→ Exercise goal
Return exactly the span of lines in the following data that opens with the line containing "IMU2 pin INT: GP0 -> GP17" and closes with the line containing "SOIL1: HW-390 -> FC-28". Include nothing else.

Records contained in a dataset:
○ ○ ○ ○ ○

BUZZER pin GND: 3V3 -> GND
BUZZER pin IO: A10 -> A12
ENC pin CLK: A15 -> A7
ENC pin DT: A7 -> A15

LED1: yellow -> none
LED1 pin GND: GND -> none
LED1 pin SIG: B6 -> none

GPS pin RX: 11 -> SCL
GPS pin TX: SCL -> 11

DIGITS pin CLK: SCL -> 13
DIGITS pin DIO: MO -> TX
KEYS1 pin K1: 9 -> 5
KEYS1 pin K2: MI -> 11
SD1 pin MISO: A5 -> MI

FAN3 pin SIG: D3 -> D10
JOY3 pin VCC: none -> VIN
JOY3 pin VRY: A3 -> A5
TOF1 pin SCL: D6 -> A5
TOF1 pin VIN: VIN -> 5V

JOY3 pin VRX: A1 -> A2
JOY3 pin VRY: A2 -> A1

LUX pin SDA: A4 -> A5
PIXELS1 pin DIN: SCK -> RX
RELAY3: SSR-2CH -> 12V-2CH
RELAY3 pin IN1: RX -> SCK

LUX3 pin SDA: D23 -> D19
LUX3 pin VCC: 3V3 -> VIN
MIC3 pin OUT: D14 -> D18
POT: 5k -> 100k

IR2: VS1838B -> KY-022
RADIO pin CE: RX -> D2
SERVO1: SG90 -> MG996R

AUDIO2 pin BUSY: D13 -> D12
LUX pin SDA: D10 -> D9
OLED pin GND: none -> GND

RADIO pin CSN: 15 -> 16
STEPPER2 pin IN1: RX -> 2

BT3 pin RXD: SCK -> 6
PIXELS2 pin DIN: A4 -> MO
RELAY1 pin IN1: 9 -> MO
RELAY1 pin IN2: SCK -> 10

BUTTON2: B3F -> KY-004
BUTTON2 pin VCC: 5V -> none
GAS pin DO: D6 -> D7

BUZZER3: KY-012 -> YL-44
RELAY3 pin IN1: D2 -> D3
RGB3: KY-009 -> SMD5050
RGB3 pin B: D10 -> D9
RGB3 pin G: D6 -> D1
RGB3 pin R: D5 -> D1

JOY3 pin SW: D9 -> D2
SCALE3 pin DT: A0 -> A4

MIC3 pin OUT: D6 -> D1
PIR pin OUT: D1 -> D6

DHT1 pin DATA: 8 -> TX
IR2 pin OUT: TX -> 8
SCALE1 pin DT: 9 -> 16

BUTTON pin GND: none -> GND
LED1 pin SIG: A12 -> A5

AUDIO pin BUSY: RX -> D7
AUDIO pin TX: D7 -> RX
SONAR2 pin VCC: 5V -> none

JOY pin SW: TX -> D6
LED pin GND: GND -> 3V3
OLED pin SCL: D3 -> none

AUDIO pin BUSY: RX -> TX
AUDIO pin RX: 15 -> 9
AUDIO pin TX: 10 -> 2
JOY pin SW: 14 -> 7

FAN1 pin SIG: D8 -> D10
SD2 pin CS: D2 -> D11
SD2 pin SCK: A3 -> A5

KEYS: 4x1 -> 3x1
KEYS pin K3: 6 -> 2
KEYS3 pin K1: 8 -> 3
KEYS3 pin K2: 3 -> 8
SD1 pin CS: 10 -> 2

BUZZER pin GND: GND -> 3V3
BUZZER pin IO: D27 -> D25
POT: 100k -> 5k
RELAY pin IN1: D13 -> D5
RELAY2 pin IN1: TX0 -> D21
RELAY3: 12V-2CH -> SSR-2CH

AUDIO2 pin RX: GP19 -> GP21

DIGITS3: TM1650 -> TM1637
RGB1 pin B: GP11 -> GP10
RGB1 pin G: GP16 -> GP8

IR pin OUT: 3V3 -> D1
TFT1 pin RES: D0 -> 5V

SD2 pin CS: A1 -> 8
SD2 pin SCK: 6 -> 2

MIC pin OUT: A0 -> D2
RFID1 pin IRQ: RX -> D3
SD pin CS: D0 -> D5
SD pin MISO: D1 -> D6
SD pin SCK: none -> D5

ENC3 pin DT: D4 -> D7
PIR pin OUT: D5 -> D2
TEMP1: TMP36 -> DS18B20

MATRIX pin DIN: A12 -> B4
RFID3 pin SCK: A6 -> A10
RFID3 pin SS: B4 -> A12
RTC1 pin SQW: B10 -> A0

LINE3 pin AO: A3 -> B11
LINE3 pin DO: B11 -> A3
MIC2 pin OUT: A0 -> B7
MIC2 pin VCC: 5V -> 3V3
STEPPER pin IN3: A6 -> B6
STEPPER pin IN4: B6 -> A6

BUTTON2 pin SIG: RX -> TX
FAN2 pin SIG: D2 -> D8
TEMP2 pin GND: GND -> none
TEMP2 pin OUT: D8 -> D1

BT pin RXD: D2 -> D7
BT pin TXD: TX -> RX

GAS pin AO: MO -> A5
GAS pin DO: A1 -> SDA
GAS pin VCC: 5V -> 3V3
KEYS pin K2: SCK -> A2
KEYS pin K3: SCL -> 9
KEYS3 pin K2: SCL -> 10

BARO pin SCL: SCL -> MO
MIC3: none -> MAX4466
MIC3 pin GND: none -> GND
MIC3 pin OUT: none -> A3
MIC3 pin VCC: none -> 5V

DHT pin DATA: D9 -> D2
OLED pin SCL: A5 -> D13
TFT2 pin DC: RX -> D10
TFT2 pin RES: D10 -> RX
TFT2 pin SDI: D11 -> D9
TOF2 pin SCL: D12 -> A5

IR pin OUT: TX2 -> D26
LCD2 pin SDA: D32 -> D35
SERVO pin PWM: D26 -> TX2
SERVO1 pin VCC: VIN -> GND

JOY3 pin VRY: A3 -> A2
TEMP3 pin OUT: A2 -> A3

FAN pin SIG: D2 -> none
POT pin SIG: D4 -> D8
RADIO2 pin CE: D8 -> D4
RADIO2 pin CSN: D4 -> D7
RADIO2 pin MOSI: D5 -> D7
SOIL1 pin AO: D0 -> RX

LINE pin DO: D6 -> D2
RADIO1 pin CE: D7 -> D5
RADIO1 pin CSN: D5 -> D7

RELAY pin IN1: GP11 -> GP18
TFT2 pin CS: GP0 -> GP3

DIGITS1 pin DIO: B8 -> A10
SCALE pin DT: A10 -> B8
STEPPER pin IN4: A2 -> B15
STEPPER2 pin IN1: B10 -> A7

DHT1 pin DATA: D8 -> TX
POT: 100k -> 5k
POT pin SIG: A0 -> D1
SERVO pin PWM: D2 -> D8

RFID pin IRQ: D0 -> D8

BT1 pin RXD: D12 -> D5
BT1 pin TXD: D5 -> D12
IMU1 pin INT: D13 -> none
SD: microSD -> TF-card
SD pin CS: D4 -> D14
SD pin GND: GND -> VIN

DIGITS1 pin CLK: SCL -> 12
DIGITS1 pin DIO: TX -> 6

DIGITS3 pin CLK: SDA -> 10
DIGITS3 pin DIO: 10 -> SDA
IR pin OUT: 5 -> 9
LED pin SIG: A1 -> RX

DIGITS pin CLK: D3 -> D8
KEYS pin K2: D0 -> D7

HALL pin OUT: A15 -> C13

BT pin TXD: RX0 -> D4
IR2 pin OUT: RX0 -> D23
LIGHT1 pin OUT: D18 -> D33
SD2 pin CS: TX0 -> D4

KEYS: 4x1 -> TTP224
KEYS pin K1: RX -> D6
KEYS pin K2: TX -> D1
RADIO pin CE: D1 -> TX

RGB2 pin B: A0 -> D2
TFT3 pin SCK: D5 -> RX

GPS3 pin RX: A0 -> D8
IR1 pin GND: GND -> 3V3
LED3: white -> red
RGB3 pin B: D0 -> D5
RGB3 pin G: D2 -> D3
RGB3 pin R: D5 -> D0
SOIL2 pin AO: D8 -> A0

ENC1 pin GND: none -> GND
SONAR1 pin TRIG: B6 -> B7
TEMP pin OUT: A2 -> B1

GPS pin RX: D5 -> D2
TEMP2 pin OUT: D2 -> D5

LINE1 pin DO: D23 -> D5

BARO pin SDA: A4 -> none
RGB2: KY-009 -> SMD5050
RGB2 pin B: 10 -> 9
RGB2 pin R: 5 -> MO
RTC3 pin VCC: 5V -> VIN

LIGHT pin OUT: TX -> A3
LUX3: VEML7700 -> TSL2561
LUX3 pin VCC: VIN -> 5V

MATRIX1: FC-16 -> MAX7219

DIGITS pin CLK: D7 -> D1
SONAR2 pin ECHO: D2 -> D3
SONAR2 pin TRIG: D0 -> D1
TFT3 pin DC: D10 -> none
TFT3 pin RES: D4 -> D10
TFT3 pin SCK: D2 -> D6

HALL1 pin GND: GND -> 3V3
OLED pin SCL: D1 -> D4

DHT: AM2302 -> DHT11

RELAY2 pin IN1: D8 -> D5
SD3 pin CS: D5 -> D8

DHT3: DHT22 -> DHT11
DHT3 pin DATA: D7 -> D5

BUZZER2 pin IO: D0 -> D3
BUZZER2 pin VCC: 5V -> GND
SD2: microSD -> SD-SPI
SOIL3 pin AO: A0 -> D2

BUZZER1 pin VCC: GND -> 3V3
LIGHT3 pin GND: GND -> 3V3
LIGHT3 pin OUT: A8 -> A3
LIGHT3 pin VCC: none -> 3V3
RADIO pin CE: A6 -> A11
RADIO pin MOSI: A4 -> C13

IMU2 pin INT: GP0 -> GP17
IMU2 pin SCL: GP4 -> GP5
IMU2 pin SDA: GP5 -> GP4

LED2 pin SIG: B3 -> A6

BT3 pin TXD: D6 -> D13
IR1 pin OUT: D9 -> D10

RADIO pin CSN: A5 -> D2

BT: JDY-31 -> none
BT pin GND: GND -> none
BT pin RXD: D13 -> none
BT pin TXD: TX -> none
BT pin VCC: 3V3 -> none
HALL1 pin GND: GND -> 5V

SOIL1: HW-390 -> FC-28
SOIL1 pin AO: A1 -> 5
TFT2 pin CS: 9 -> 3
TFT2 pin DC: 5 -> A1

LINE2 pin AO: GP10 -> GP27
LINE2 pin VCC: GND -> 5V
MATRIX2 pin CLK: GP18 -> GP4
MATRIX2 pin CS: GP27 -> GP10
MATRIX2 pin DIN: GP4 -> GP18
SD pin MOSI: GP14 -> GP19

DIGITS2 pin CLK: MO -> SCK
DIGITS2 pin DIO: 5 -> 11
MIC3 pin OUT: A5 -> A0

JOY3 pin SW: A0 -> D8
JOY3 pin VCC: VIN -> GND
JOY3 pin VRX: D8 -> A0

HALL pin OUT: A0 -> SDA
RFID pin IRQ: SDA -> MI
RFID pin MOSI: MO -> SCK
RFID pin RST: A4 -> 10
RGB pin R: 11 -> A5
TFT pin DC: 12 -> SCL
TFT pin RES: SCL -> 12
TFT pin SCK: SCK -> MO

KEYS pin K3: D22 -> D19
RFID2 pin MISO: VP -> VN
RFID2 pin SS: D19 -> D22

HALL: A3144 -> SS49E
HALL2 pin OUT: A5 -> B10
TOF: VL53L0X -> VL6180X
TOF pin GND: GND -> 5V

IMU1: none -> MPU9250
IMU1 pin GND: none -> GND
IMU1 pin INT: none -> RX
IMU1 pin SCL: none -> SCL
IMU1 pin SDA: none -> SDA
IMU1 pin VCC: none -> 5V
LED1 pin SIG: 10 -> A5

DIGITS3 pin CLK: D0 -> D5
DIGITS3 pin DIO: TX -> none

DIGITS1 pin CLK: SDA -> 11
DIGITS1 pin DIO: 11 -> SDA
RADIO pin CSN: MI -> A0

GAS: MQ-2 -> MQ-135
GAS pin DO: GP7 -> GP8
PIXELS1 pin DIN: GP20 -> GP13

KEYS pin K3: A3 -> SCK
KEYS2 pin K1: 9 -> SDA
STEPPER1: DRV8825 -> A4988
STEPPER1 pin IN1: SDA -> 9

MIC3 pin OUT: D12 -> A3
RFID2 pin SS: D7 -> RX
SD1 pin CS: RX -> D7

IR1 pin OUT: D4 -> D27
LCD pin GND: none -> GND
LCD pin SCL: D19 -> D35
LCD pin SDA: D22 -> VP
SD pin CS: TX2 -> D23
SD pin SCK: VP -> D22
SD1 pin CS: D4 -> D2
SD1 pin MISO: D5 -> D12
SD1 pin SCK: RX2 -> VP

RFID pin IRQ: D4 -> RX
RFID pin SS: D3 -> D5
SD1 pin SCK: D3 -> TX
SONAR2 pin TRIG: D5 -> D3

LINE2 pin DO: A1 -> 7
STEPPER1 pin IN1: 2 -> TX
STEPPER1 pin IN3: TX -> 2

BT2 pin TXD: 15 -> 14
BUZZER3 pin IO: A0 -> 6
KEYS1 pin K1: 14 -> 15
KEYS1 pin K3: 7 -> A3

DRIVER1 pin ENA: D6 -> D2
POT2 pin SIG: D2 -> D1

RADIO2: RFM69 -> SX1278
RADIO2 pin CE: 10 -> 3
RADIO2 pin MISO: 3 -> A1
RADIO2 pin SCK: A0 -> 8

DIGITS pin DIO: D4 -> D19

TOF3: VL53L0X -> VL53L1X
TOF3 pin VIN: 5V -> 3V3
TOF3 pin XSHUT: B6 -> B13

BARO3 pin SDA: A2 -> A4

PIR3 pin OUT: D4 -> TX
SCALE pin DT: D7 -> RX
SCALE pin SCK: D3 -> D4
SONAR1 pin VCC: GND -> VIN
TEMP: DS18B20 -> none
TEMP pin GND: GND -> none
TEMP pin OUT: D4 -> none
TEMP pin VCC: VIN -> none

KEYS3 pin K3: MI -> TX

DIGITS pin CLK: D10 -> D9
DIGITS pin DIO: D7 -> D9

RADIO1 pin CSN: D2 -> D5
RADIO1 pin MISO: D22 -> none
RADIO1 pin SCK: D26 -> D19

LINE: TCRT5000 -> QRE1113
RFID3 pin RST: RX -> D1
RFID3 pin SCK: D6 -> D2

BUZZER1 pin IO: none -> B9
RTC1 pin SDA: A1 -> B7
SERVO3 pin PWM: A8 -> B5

○ ○ ○ ○ ○

→ Reply to the task
IMU2 pin INT: GP0 -> GP17
IMU2 pin SCL: GP4 -> GP5
IMU2 pin SDA: GP5 -> GP4

LED2 pin SIG: B3 -> A6

BT3 pin TXD: D6 -> D13
IR1 pin OUT: D9 -> D10

RADIO pin CSN: A5 -> D2

BT: JDY-31 -> none
BT pin GND: GND -> none
BT pin RXD: D13 -> none
BT pin TXD: TX -> none
BT pin VCC: 3V3 -> none
HALL1 pin GND: GND -> 5V

SOIL1: HW-390 -> FC-28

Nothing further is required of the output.